Records drawn from a dataset:
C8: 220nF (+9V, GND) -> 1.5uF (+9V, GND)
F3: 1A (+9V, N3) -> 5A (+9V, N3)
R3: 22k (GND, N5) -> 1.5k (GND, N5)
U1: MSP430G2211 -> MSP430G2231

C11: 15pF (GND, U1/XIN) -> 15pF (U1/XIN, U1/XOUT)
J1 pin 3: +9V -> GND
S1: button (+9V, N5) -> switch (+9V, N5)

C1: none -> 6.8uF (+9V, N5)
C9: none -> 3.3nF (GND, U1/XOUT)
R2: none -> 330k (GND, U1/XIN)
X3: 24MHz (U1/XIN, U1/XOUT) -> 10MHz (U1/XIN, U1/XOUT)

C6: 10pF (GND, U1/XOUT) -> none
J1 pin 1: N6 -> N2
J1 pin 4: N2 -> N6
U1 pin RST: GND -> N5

---

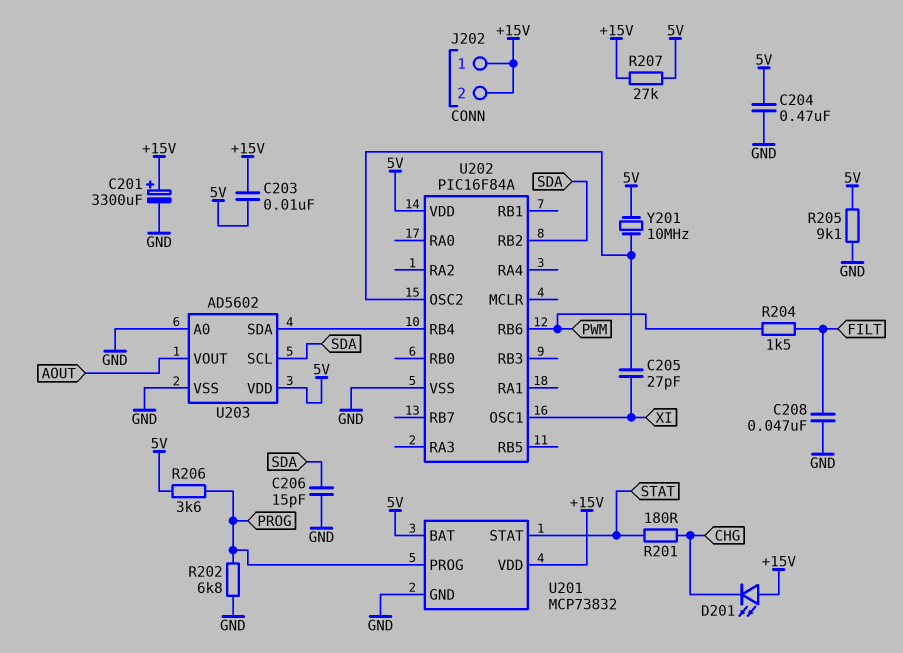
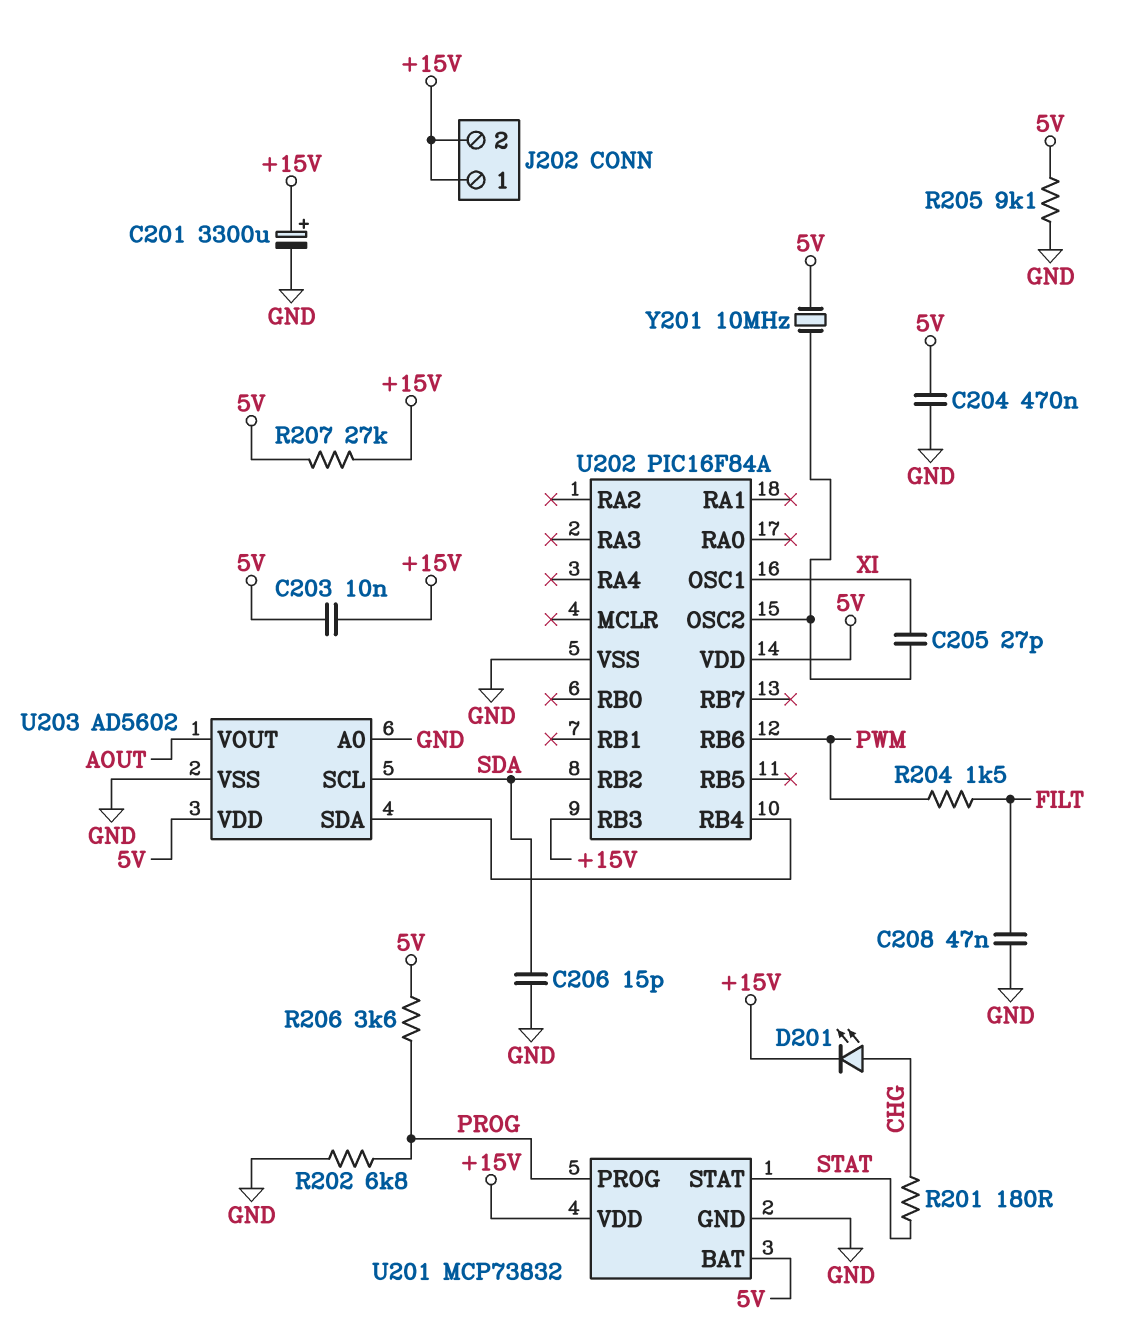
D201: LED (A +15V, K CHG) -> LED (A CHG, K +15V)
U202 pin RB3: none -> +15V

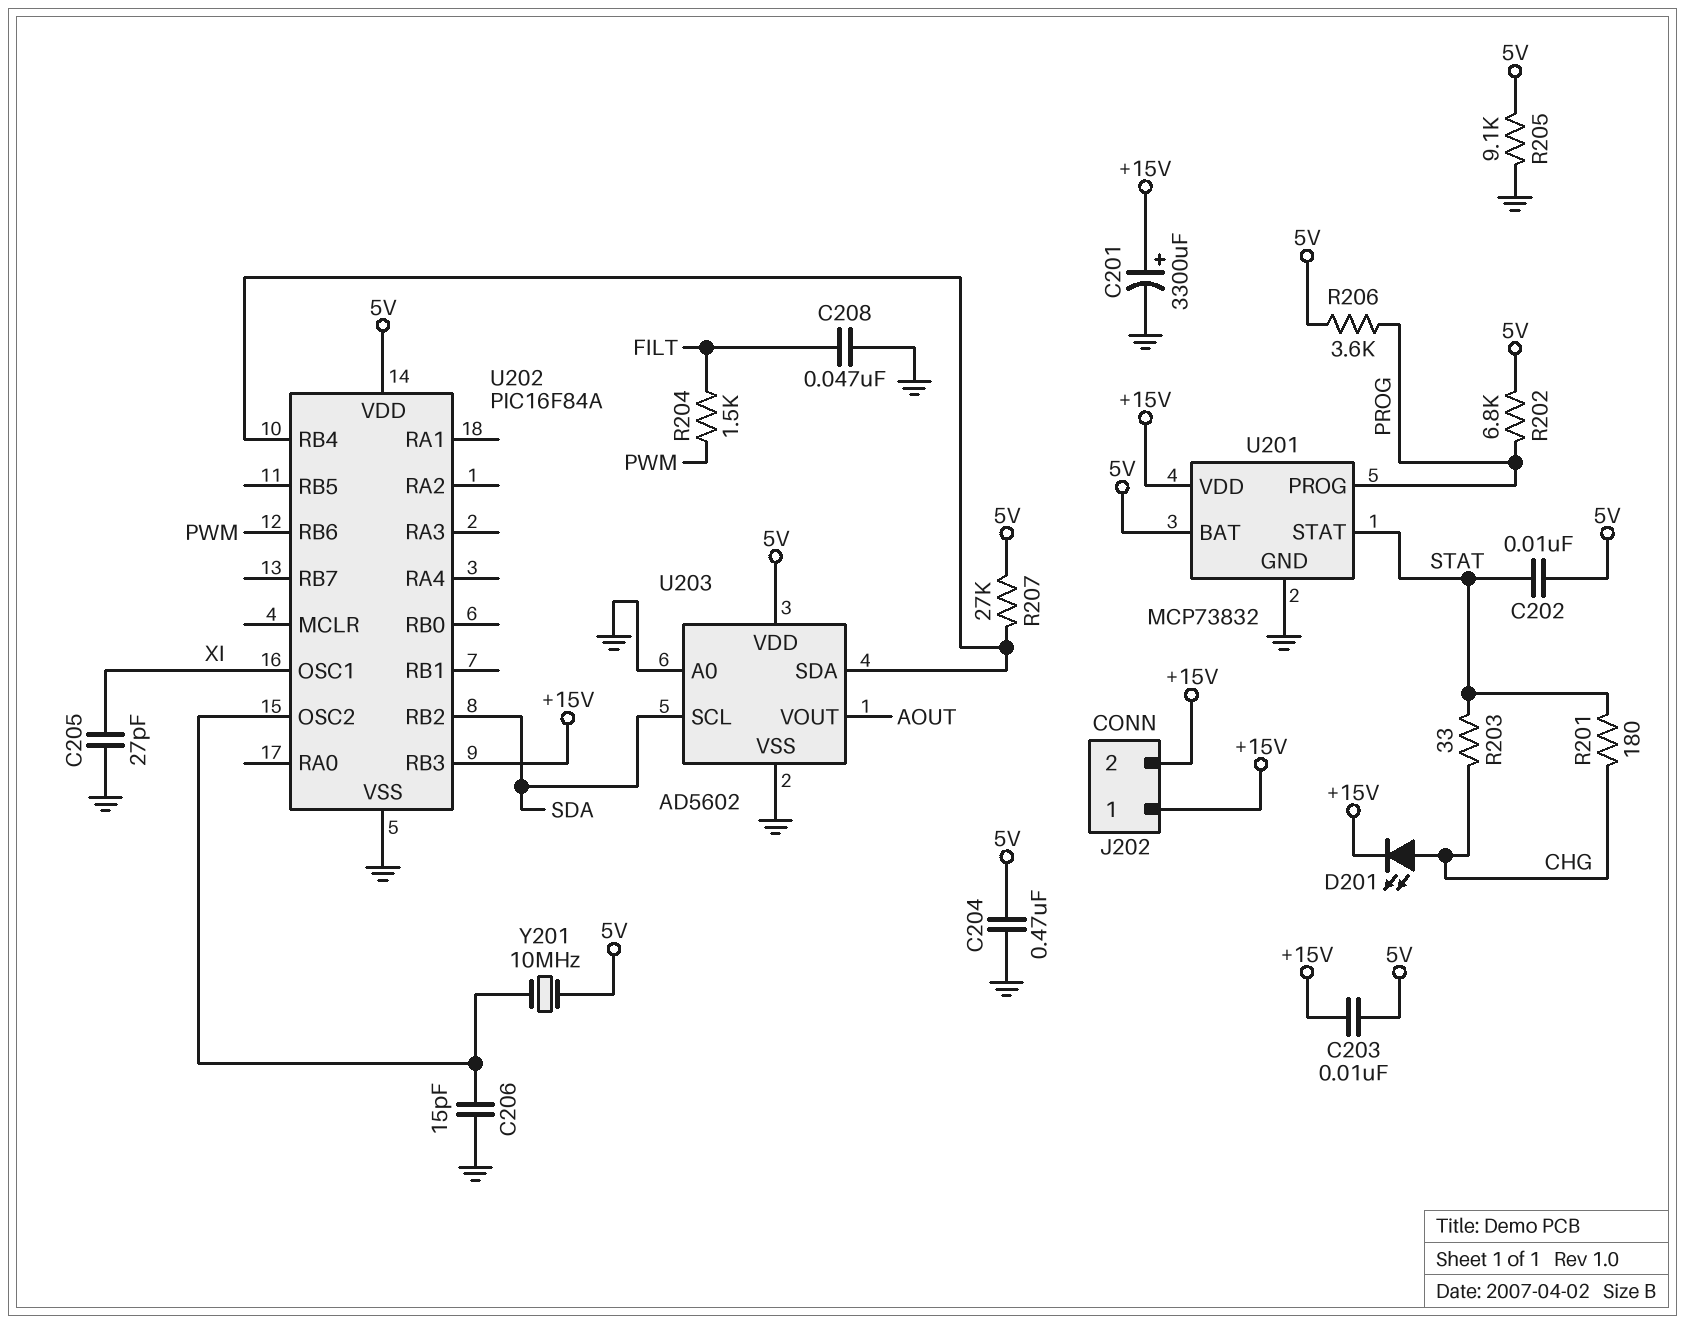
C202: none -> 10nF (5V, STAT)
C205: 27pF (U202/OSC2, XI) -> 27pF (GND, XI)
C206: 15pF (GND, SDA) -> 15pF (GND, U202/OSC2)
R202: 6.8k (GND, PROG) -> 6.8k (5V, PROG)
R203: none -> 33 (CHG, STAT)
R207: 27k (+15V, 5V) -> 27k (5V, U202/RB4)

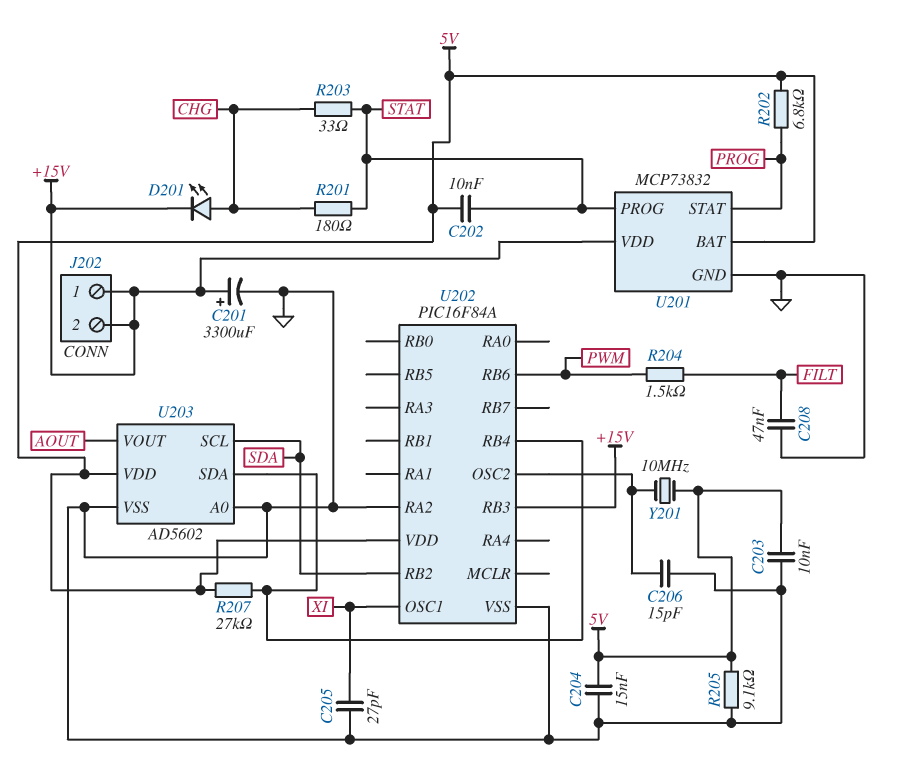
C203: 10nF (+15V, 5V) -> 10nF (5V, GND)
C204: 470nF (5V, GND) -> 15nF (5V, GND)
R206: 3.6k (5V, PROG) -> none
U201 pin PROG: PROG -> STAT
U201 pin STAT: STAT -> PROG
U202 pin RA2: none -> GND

[What the task asks] Pictures aside, return exactly the lines from the data above, starting at the line that has "R203: none -> 33 (CHG, STAT)" and ending at the line that has "U202 pin RA2: none -> GND", both included.

[Output of the task]
R203: none -> 33 (CHG, STAT)
R207: 27k (+15V, 5V) -> 27k (5V, U202/RB4)

C203: 10nF (+15V, 5V) -> 10nF (5V, GND)
C204: 470nF (5V, GND) -> 15nF (5V, GND)
R206: 3.6k (5V, PROG) -> none
U201 pin PROG: PROG -> STAT
U201 pin STAT: STAT -> PROG
U202 pin RA2: none -> GND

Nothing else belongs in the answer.